--- start ---

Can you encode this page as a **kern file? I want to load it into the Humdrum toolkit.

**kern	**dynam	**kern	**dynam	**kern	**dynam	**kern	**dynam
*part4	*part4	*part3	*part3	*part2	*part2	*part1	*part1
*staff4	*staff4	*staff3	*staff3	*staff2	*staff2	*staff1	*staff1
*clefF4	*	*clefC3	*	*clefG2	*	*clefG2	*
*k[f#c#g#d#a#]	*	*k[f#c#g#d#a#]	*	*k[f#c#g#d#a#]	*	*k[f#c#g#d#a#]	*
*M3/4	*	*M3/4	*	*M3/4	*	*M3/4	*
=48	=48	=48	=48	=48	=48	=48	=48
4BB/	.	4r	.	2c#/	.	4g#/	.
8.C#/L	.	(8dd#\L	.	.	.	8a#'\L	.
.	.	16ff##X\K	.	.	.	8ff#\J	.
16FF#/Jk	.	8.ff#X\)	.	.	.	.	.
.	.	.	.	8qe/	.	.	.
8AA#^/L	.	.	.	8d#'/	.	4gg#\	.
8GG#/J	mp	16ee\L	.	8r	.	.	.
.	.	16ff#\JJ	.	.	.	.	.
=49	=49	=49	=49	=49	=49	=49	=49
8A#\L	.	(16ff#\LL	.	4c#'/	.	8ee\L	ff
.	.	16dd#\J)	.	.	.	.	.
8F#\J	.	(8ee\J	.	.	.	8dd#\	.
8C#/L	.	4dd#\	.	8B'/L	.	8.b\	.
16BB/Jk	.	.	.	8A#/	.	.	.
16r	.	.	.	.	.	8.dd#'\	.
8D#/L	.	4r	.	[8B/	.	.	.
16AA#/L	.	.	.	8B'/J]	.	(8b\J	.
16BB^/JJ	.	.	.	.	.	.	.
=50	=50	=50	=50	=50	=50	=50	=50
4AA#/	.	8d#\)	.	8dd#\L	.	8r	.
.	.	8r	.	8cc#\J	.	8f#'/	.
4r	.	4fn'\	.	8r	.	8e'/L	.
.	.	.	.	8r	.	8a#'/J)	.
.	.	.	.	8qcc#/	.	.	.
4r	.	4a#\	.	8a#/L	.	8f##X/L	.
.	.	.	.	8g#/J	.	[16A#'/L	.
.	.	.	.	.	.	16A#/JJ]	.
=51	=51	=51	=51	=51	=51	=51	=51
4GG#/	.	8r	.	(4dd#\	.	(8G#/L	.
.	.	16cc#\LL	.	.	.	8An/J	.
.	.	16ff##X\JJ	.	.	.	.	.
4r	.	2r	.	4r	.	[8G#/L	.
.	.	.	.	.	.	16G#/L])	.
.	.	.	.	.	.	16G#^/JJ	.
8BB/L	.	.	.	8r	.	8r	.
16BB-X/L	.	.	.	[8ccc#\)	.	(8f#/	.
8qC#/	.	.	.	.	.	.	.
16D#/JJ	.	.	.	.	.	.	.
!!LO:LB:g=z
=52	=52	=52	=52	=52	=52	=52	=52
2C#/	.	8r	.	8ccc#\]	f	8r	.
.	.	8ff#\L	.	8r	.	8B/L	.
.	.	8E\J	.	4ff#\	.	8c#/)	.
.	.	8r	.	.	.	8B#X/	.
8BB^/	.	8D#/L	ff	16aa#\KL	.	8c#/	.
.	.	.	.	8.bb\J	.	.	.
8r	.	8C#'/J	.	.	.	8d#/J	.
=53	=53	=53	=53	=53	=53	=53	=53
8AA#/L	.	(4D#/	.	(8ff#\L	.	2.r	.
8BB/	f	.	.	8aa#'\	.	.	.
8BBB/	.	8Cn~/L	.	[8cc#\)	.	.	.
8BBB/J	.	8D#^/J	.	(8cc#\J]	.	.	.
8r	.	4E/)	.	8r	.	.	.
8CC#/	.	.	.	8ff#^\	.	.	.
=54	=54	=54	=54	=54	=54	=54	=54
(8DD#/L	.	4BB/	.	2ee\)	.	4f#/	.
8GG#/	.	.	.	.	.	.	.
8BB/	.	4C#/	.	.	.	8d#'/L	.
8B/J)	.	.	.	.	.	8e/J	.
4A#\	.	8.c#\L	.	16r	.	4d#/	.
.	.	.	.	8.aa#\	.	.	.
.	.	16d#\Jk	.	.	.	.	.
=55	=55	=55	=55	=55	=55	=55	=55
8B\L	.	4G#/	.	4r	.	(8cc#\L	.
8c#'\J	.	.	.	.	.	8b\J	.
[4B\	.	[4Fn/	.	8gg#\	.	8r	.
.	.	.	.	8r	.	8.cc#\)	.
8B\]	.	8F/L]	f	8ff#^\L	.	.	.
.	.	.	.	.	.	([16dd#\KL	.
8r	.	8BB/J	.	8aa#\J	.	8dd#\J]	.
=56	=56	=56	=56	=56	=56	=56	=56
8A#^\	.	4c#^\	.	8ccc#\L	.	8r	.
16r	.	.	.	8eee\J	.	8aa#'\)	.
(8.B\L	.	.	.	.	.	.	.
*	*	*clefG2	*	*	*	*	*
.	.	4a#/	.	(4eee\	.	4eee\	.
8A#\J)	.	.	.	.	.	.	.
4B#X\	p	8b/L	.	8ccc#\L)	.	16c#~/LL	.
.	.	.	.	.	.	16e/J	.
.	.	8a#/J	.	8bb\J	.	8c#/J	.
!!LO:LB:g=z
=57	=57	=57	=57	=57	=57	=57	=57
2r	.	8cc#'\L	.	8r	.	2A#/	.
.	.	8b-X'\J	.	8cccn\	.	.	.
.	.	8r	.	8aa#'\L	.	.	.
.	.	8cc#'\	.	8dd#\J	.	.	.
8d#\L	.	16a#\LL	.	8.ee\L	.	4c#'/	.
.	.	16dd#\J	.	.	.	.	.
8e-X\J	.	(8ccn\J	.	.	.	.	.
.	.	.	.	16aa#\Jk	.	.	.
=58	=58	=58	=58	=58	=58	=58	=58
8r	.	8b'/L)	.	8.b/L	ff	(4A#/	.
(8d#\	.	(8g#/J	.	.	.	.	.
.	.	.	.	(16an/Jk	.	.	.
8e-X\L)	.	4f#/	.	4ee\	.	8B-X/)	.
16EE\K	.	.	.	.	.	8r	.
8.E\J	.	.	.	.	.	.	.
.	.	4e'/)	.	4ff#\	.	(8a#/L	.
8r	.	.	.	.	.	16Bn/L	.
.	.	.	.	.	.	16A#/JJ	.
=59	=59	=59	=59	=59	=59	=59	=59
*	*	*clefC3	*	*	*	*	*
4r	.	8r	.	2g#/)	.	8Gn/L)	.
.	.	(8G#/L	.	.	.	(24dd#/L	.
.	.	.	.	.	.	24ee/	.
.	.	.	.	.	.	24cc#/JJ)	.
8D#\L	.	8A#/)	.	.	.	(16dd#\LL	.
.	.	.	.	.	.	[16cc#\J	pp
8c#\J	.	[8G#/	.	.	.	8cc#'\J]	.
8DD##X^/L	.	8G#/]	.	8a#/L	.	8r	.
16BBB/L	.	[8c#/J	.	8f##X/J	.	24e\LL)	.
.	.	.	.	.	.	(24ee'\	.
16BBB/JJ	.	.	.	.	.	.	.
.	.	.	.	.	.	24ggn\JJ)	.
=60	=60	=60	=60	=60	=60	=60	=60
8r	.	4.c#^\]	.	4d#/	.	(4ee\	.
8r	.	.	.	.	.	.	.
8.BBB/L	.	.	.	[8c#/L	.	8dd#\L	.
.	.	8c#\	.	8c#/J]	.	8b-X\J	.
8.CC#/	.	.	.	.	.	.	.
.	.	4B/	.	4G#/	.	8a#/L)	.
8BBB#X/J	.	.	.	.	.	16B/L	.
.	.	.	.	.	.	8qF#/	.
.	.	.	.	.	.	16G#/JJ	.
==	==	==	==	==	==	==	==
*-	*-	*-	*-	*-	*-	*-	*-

--- end ---

What the exercise asks
Copy every line of the records that contains the string "kern", with case counting.

Exercise solution
Can you encode this page as a **kern file? I want to load it into the Humdrum toolkit.
**kern	**dynam	**kern	**dynam	**kern	**dynam	**kern	**dynam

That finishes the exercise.